### SUPPLIED MATERIAL
● ● ● ● ● ● ●

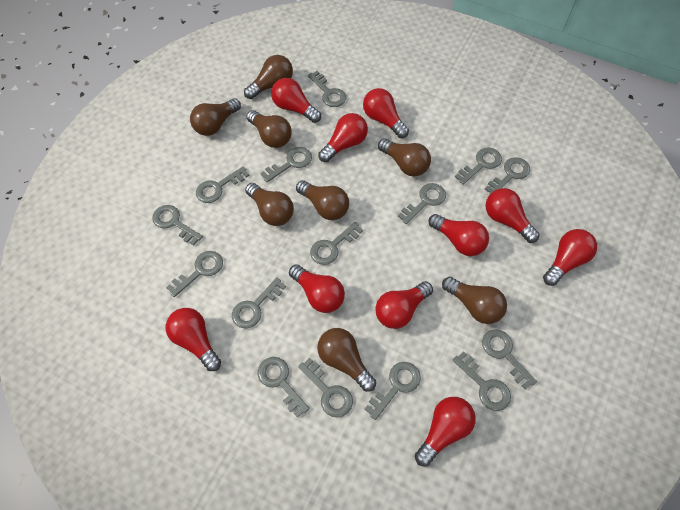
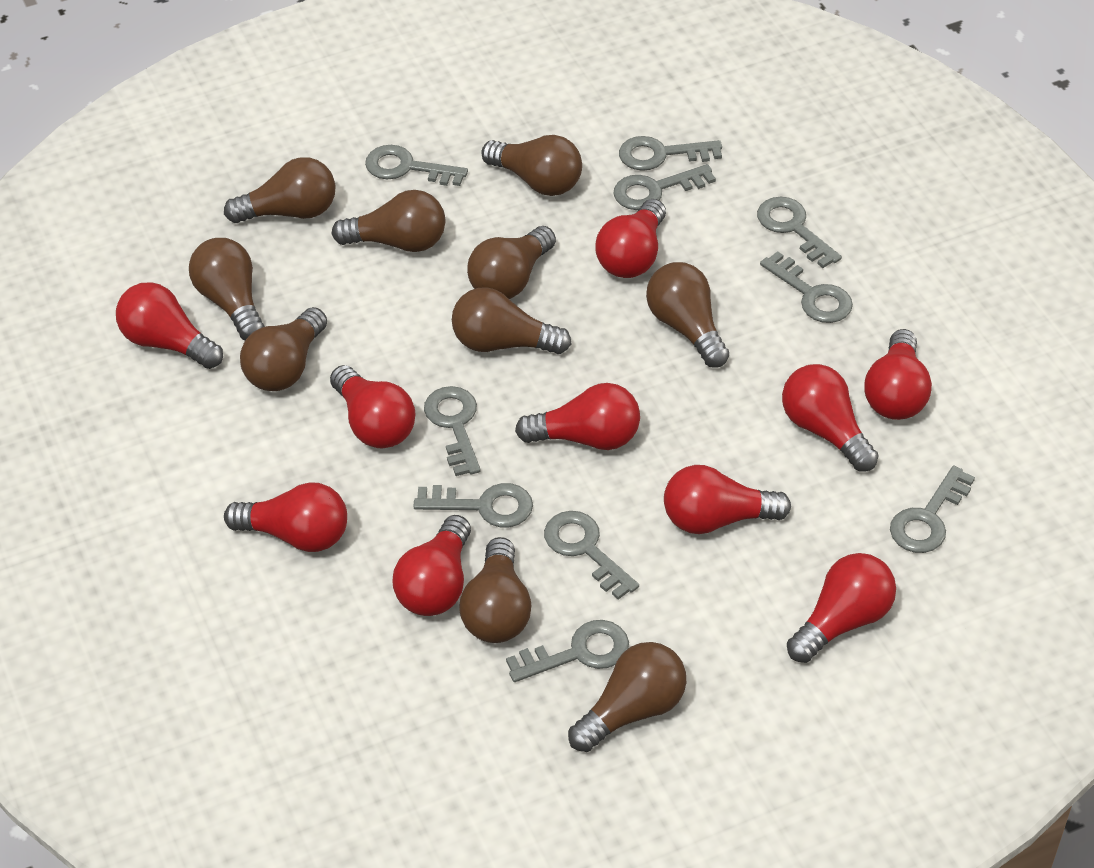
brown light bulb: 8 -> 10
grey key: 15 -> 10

● ● ● ● ● ● ●

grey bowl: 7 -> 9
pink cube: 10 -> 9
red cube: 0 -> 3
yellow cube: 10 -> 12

● ● ● ● ● ● ●

Give back exactly the lines above, from the line containing "grey bowl: 7 -> 9" through the line containing "yellow cube: 10 -> 12", with both end lines and nothing more.

grey bowl: 7 -> 9
pink cube: 10 -> 9
red cube: 0 -> 3
yellow cube: 10 -> 12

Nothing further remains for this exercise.